Prompt
Copy the data precisely, character for character, and leave out every picture.

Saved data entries
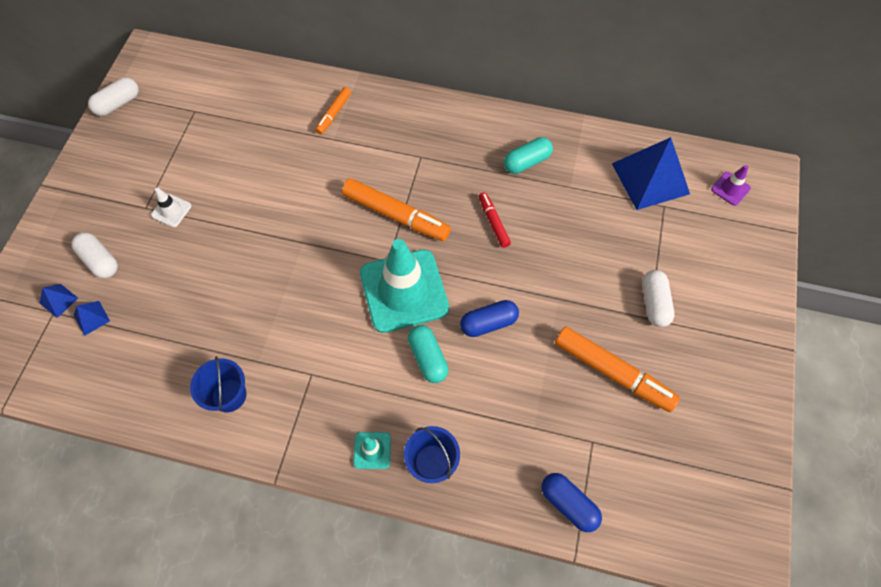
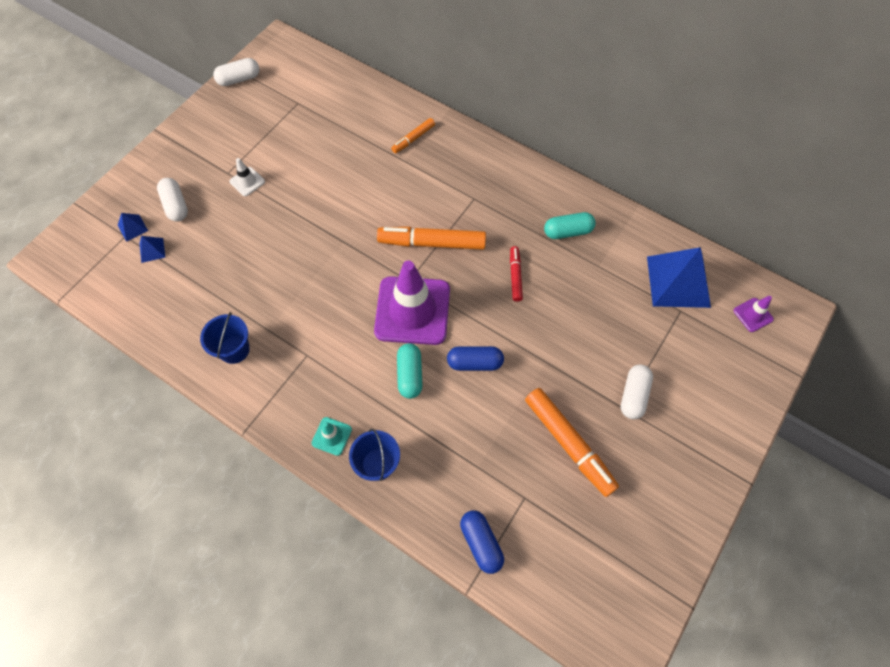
camera: 20 degrees right, 0 degrees up
(396, 215) = (432, 243): orange marker -> orange marker turned 135 degrees clockwise
(404, 291) = (412, 310): turquoise traffic cone -> purple traffic cone

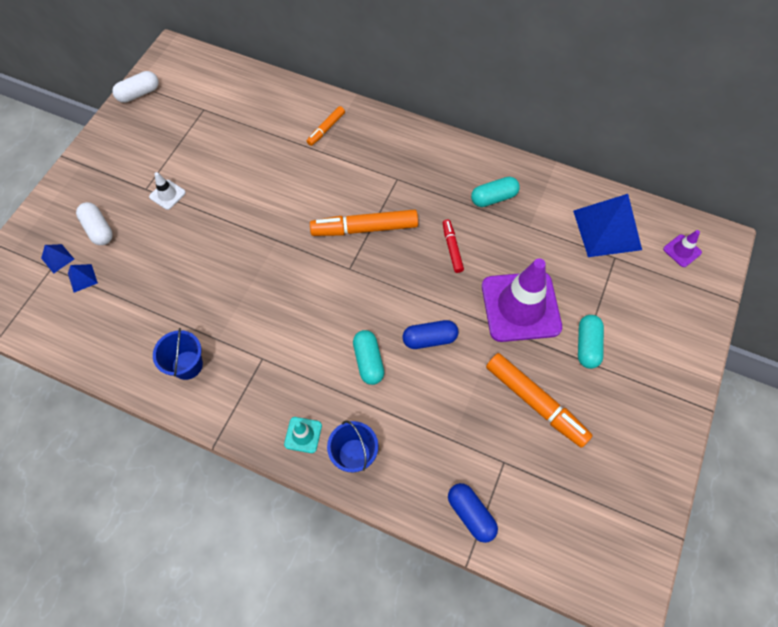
camera: 10 degrees left, 0 degrees up
(412, 310) = (358, 297): purple traffic cone -> purple traffic cone (520, 306)
(633, 395) = (587, 345): white capsule -> turquoise capsule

Output of the exercise
camera: 20 degrees right, 0 degrees up
(396, 215) = (432, 243): orange marker -> orange marker turned 135 degrees clockwise
(404, 291) = (412, 310): turquoise traffic cone -> purple traffic cone

camera: 10 degrees left, 0 degrees up
(412, 310) = (358, 297): purple traffic cone -> purple traffic cone (520, 306)
(633, 395) = (587, 345): white capsule -> turquoise capsule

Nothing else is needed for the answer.